◆ Try it
Your answer must be every line of the data that holds the string "black".
┌──
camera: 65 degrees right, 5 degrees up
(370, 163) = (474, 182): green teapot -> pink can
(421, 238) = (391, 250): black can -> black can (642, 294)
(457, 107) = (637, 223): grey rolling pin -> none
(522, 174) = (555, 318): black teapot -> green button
└──
┌──
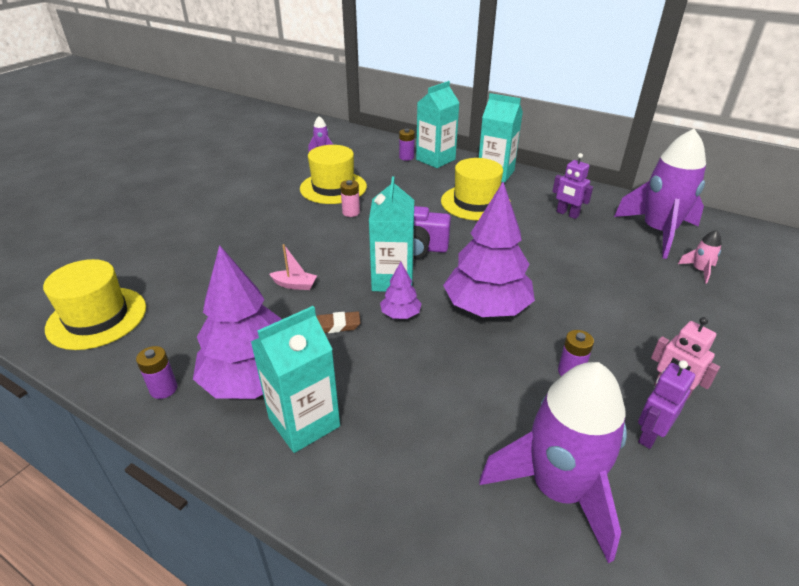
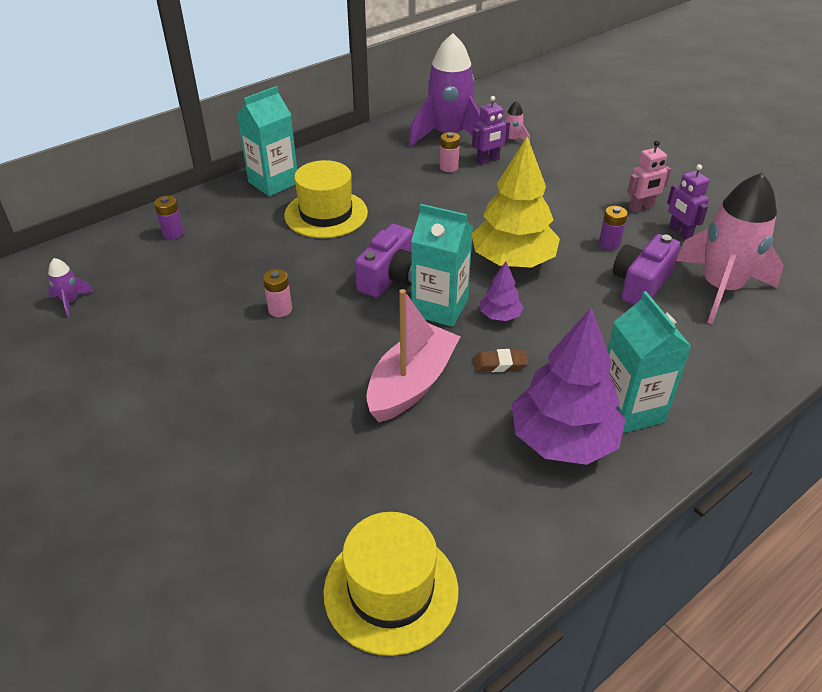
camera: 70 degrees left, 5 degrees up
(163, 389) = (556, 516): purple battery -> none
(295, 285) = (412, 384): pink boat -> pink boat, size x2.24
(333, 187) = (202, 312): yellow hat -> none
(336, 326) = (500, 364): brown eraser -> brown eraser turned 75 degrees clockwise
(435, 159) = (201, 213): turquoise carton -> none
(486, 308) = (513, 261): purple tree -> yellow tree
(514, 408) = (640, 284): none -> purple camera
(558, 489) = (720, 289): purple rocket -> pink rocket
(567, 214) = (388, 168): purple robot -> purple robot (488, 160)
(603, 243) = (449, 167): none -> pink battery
└──
◆ Task answer
(421, 238) = (391, 250): black can -> black can (642, 294)
(522, 174) = (555, 318): black teapot -> green button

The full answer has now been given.